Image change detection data
--------
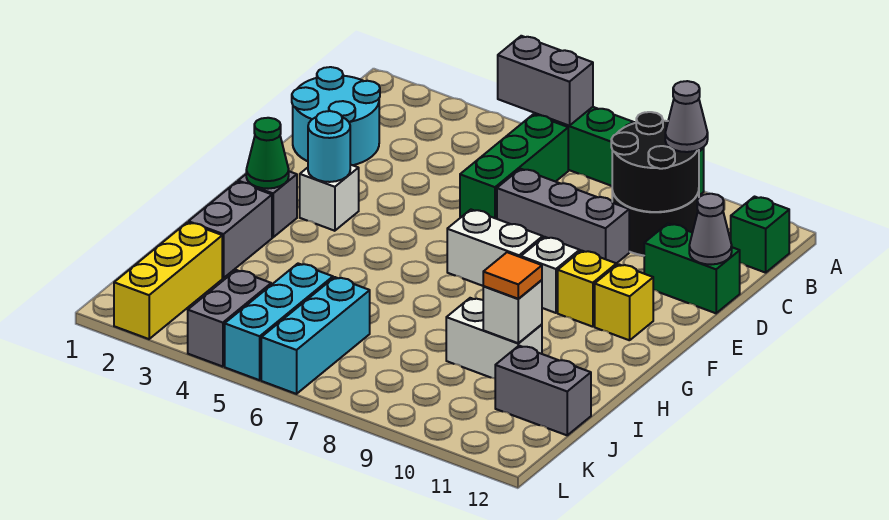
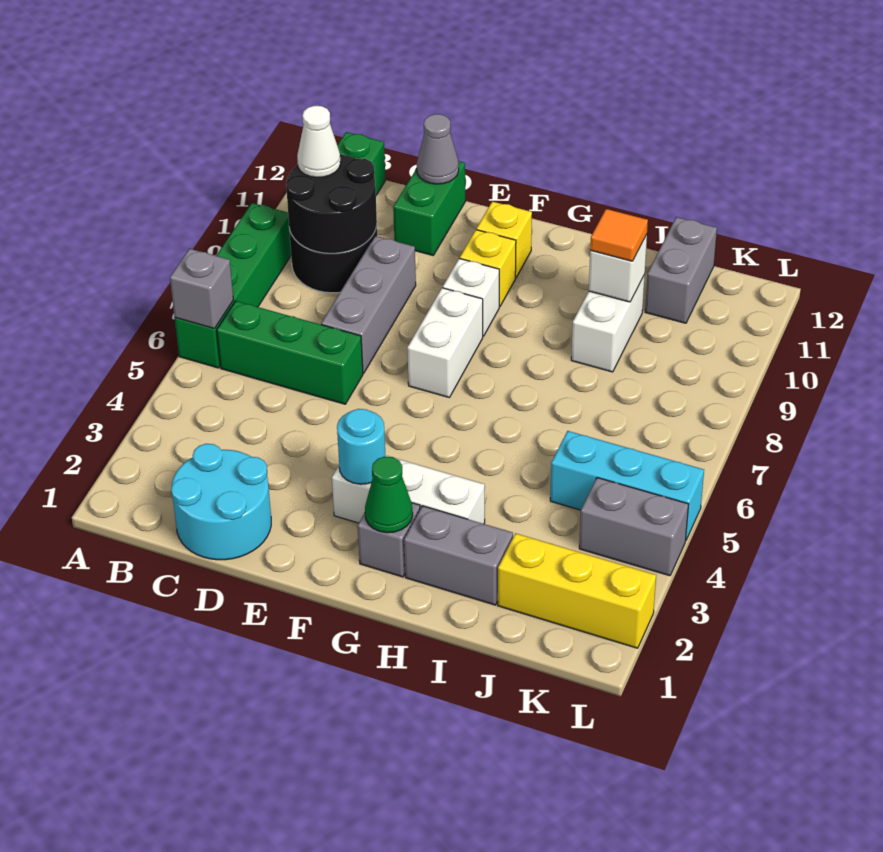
grey 1x2 brick [498,36,593,126] -> grey 1x1 brick [170,249,233,329]
grey 1x1 cone [665,81,708,152] -> white 1x1 cone [297,106,341,178]
white 1x1 brick [300,165,359,231] -> white 1x3 brick [332,455,485,524]
cyan 1x3 brick [261,277,370,394] -> none

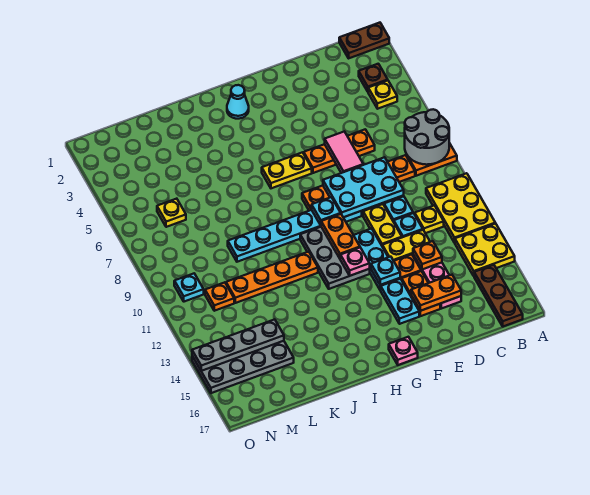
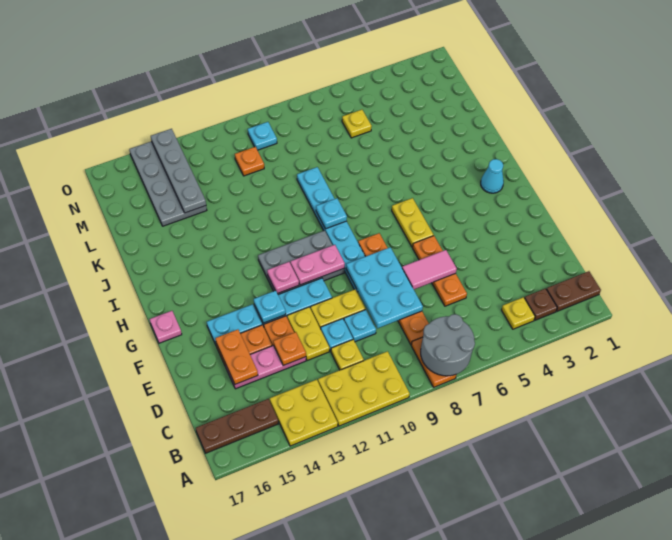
brown 1x2 plate [339,23,389,58] -> brown 1x2 plate turned to [546,271,601,311]
cyan 1x1 plate [312,197,341,225] -> cyan 1x1 plate moved to [316,198,347,229]
orange 1x2 plate [321,214,360,258] -> pink 1x2 plate [290,245,345,285]
orange 1x4 plate [226,252,318,303] -> none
--------
=== Task prompt ===
Reproduce the lines above exactly, please, but not the pictures in them.

=== Exercise solution ===
grey 1x2 brick [498,36,593,126] -> grey 1x1 brick [170,249,233,329]
grey 1x1 cone [665,81,708,152] -> white 1x1 cone [297,106,341,178]
white 1x1 brick [300,165,359,231] -> white 1x3 brick [332,455,485,524]
cyan 1x3 brick [261,277,370,394] -> none

brown 1x2 plate [339,23,389,58] -> brown 1x2 plate turned to [546,271,601,311]
cyan 1x1 plate [312,197,341,225] -> cyan 1x1 plate moved to [316,198,347,229]
orange 1x2 plate [321,214,360,258] -> pink 1x2 plate [290,245,345,285]
orange 1x4 plate [226,252,318,303] -> none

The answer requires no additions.